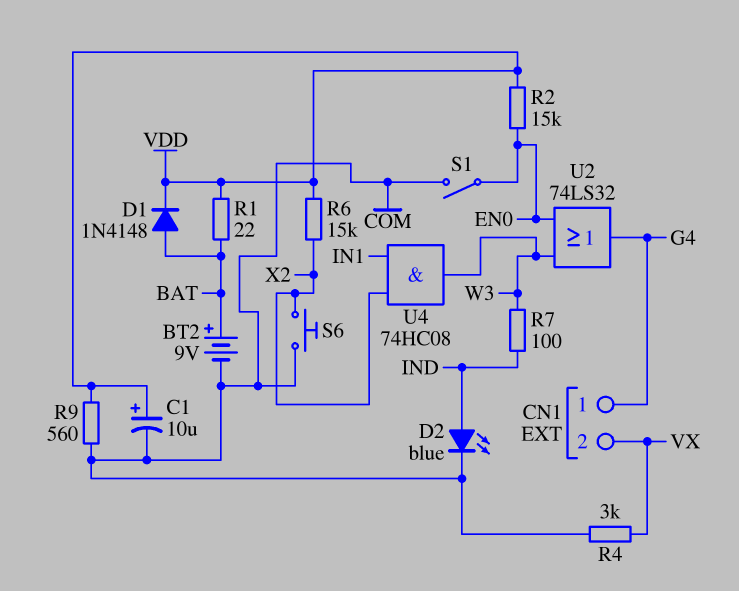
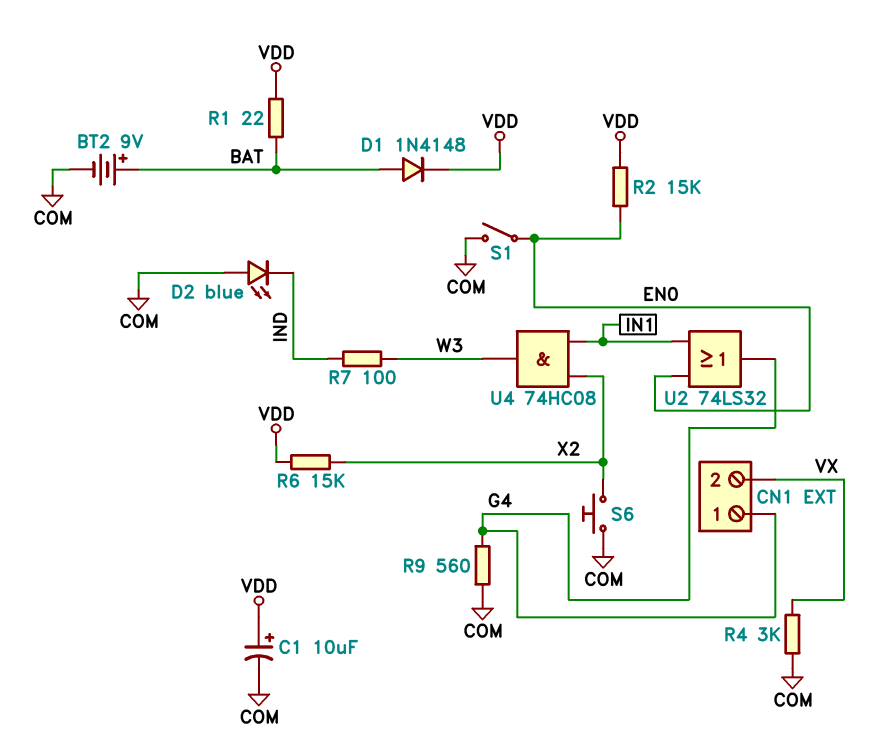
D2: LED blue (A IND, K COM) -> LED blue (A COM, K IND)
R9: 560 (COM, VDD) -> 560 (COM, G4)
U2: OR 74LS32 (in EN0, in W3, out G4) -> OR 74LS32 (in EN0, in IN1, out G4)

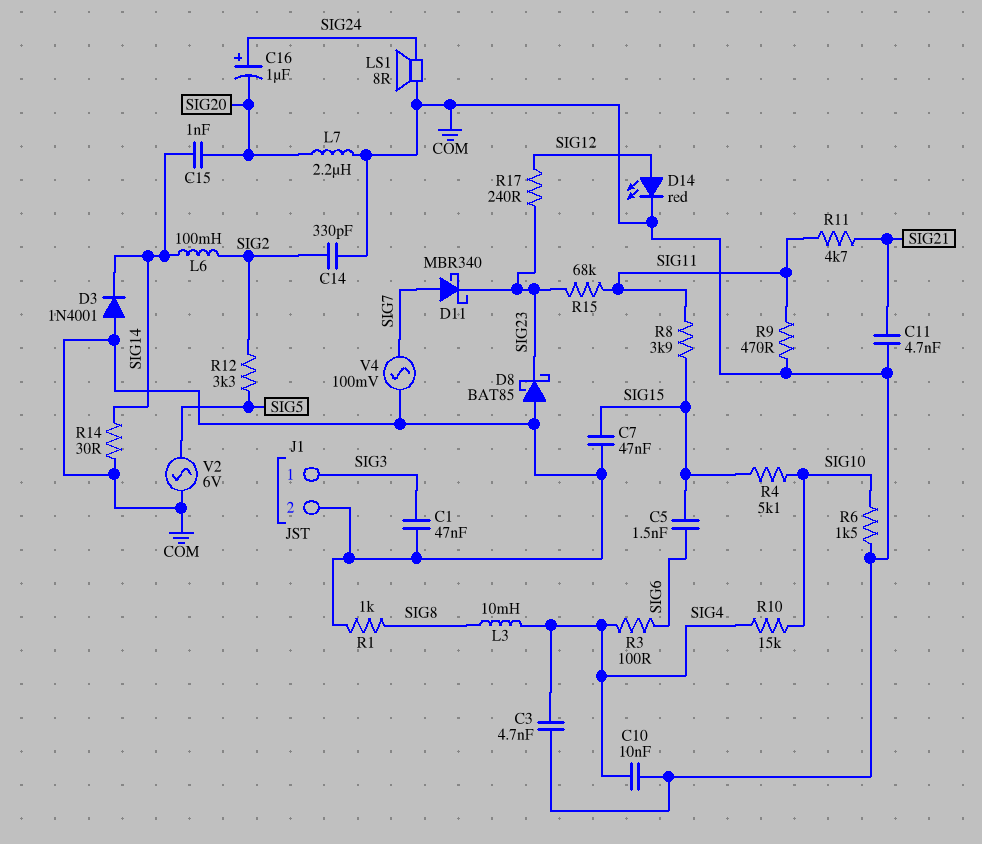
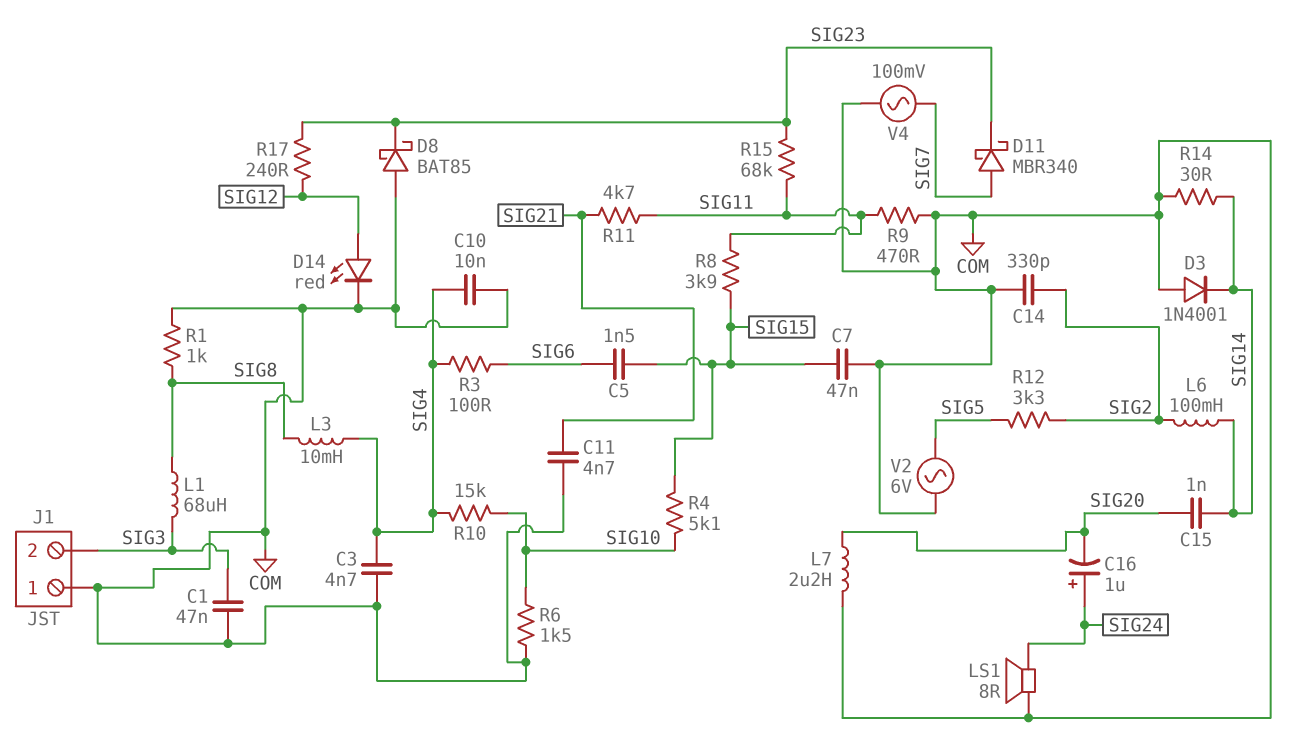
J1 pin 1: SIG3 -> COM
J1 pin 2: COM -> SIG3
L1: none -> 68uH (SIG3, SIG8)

☆ ☆ ☆ ☆ ☆

## WHAT THE TASK REQUIRES
None of the pictures should appear; repeat the records exactly otherwise.

## ANSWER SECTION
D2: LED blue (A IND, K COM) -> LED blue (A COM, K IND)
R9: 560 (COM, VDD) -> 560 (COM, G4)
U2: OR 74LS32 (in EN0, in W3, out G4) -> OR 74LS32 (in EN0, in IN1, out G4)

J1 pin 1: SIG3 -> COM
J1 pin 2: COM -> SIG3
L1: none -> 68uH (SIG3, SIG8)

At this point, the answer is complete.